DATASET SECTION
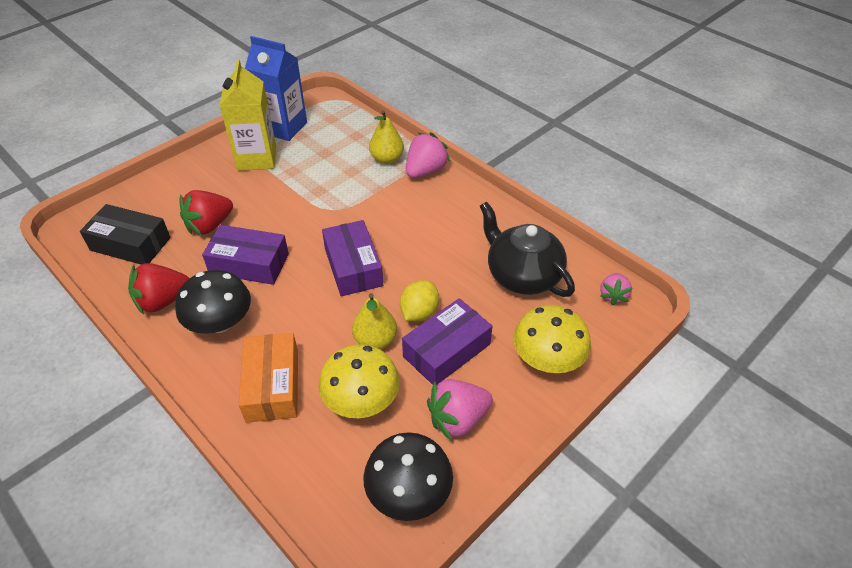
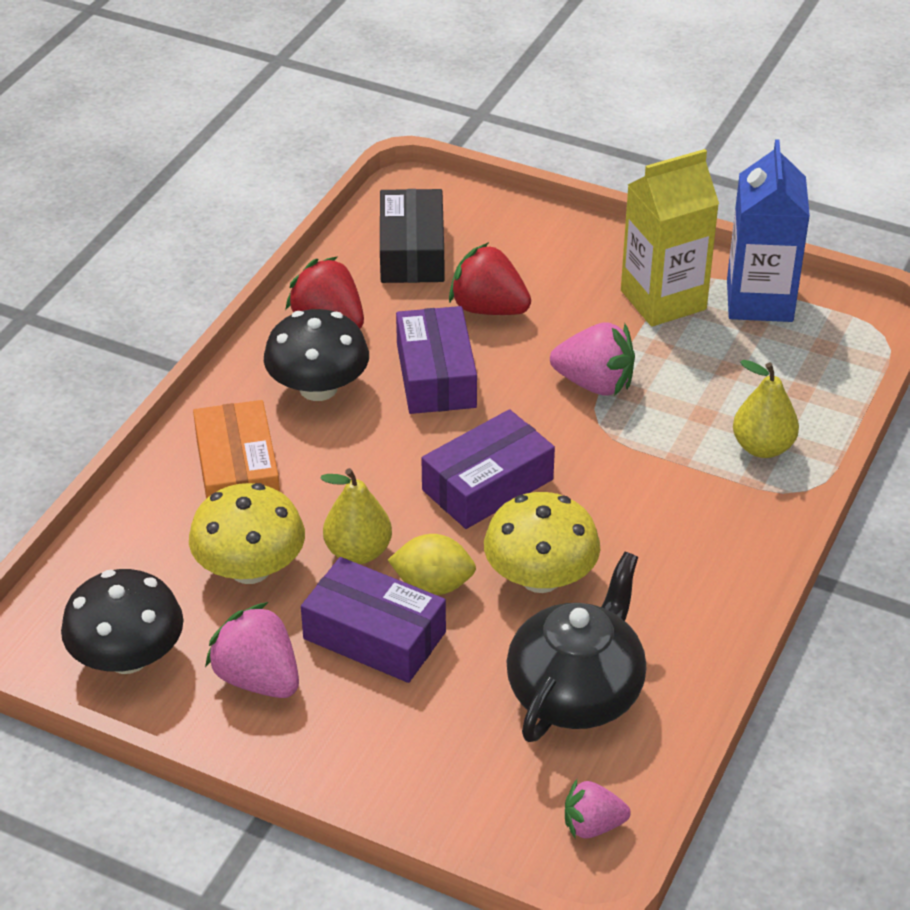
camera: 70 degrees right, 5 degrees down
orange box [238,333,298,423] -> orange box turned 75 degrees counterclockwise [193,400,280,499]
pink strawberry [406,132,450,178] -> pink strawberry moved to [550,322,635,396]
yellow mushroom [513,305,591,373] -> yellow mushroom moved to [484,492,600,593]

BRIEF
Report every line from the material above that mentions the word "degrees".

SOLUTION TO THIS PROBLEM
camera: 70 degrees right, 5 degrees down
orange box [238,333,298,423] -> orange box turned 75 degrees counterclockwise [193,400,280,499]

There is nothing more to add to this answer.